_What you should do_
Throughout the records below, find each line holding "degrees" and copy it.

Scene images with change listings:
--- START ---

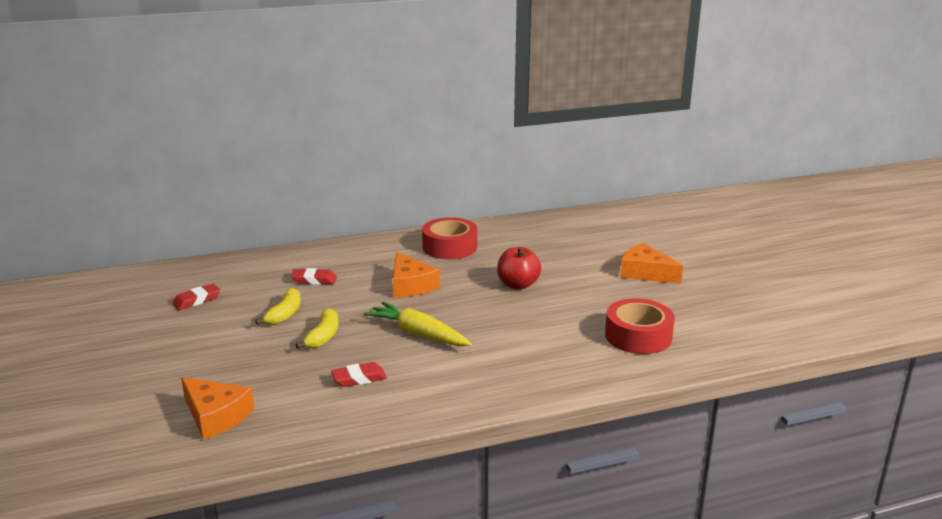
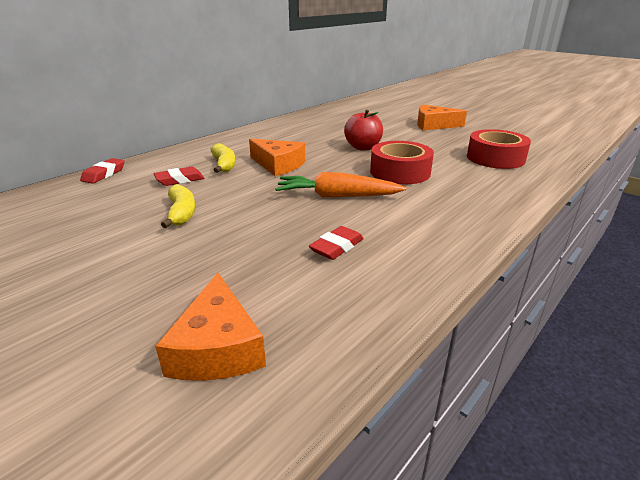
camera: 30 degrees left, 5 degrees up
(197, 300) = (56, 226): red eraser -> red eraser (104, 174)
(216, 416) = (217, 347): orange cheese -> orange cheese turned 75 degrees clockwise
(323, 336) = (248, 221): yellow banana -> yellow banana (224, 165)
(418, 334) = (337, 196): yellow carrot -> orange carrot
(449, 247) = (274, 136): red tape -> red tape (400, 172)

--- END ---

_Answer section_
camera: 30 degrees left, 5 degrees up
(216, 416) = (217, 347): orange cheese -> orange cheese turned 75 degrees clockwise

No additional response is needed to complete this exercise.